━━━ Raw data

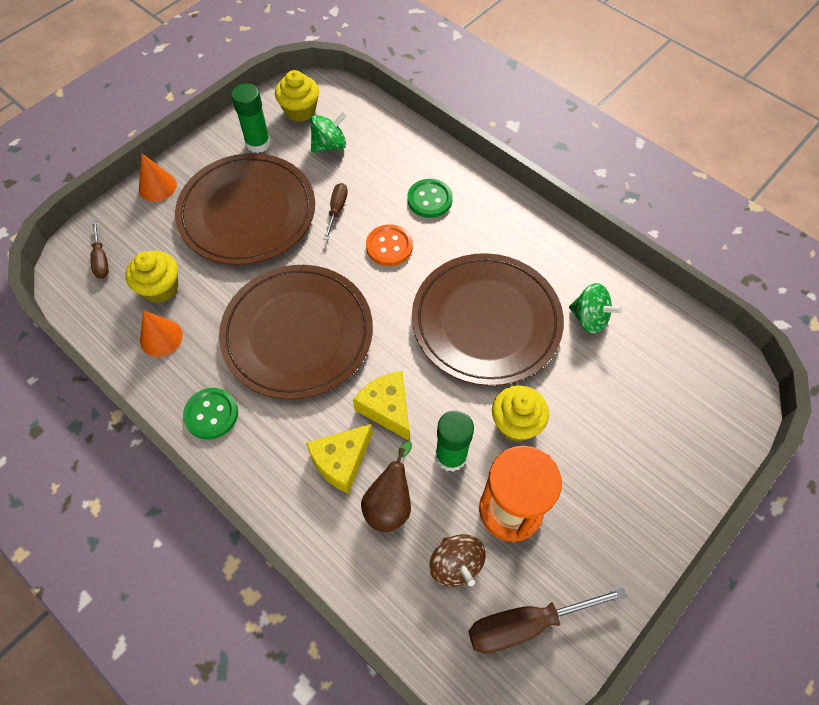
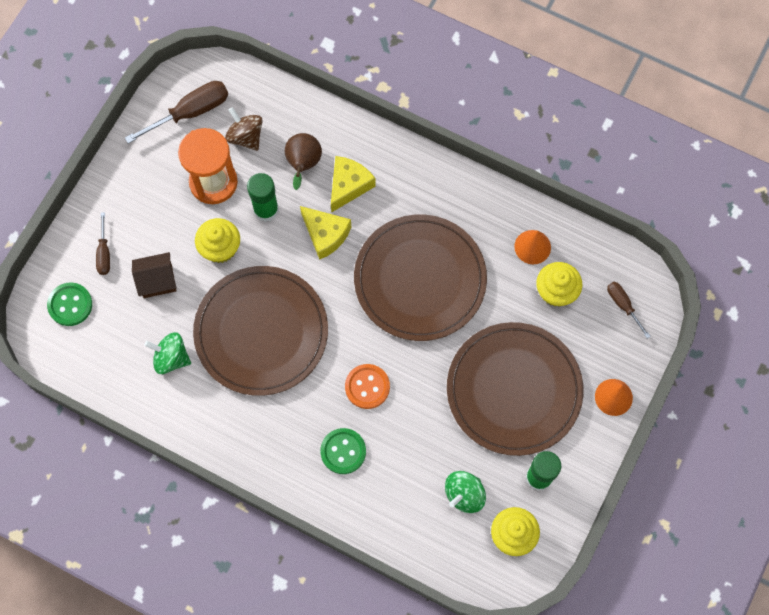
camera: 165 degrees right, 10 degrees up
(211, 414) = (462, 195): green button -> green button (70, 305)
(337, 210) = (429, 415): brown screwdriver -> brown screwdriver (104, 253)
(596, 404) = (157, 280): none -> brown house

━━━━━━

* What to produce:
Every line above should be repeated exactly; pictures stay out of the copy.

* Output of the task:
camera: 165 degrees right, 10 degrees up
(211, 414) = (462, 195): green button -> green button (70, 305)
(337, 210) = (429, 415): brown screwdriver -> brown screwdriver (104, 253)
(596, 404) = (157, 280): none -> brown house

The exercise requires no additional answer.